> [What you will do]: The answer must restate the listing word for word, without its images.

> [Task inputs]:
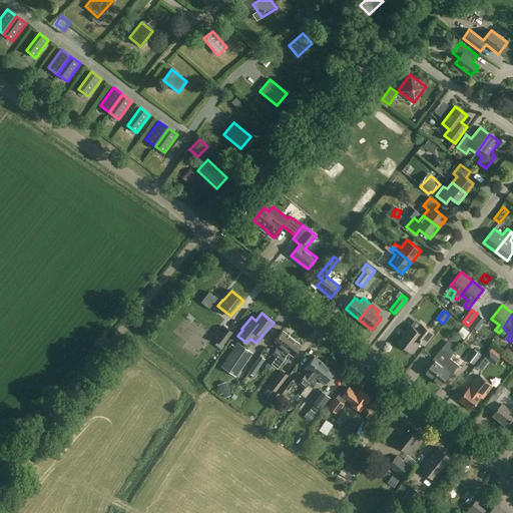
[(485,320),(479,316),(470,328),(476,333),(485,320)]
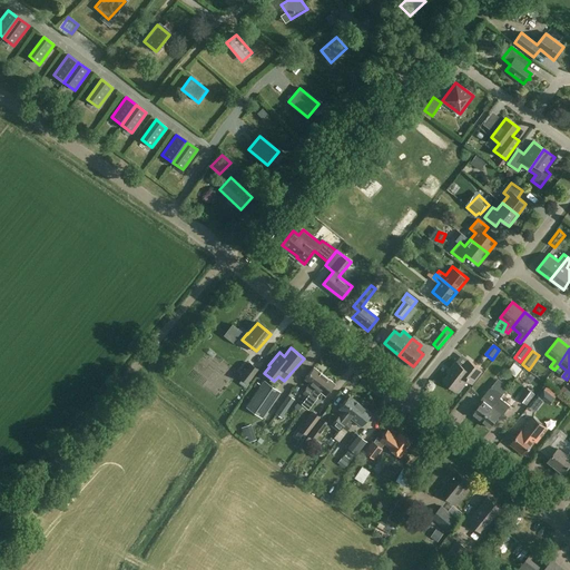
[(482,371),(469,361),(464,366),(458,362),(451,370),(452,371),(444,381),(459,392),(468,380),(473,384),(482,371)]
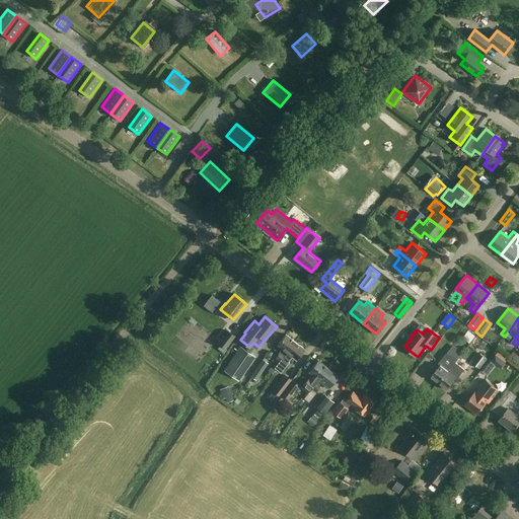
[(235,337),(227,330),(217,343),(225,349),(235,337)]
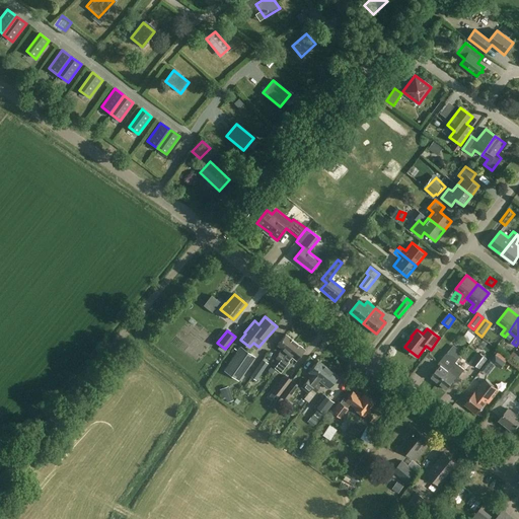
[(470,330),(465,339),(473,344),(478,336),(470,330)]
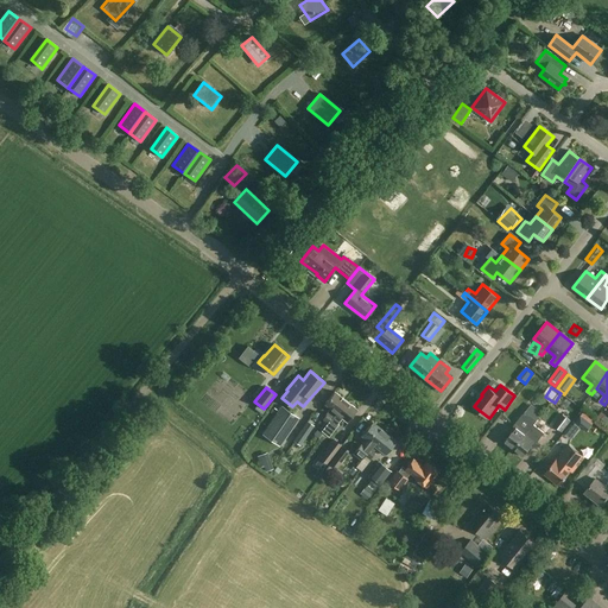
[(322,418),(327,423),(346,400),(335,391),(324,403),(330,407),(322,418)]
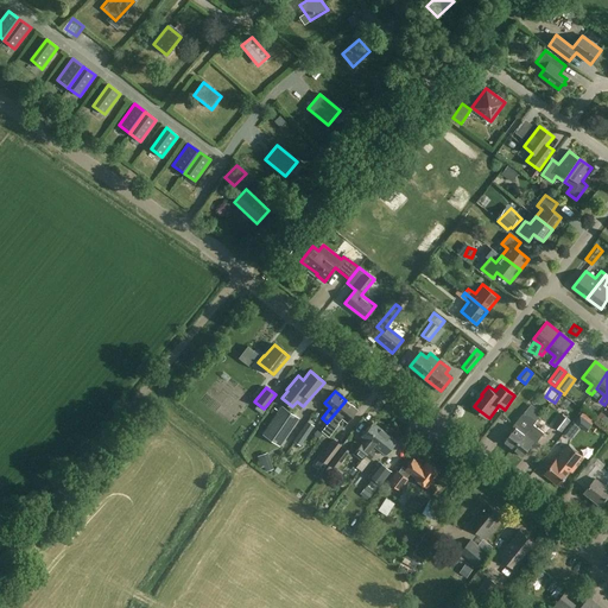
[(356,409),(346,400),(327,423),(328,423),(322,431),(329,437),(339,424),(337,423),(342,418),(347,422),(356,409)]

> [Written answer]:
[(485,320),(479,316),(470,328),(476,333),(485,320)]
[(482,371),(469,361),(464,366),(458,362),(451,370),(452,371),(444,381),(459,392),(468,380),(473,384),(482,371)]
[(235,337),(227,330),(217,343),(225,349),(235,337)]
[(470,330),(465,339),(473,344),(478,336),(470,330)]
[(322,418),(327,423),(346,400),(335,391),(324,403),(330,407),(322,418)]
[(356,409),(346,400),(327,423),(328,423),(322,431),(329,437),(339,424),(337,423),(342,418),(347,422),(356,409)]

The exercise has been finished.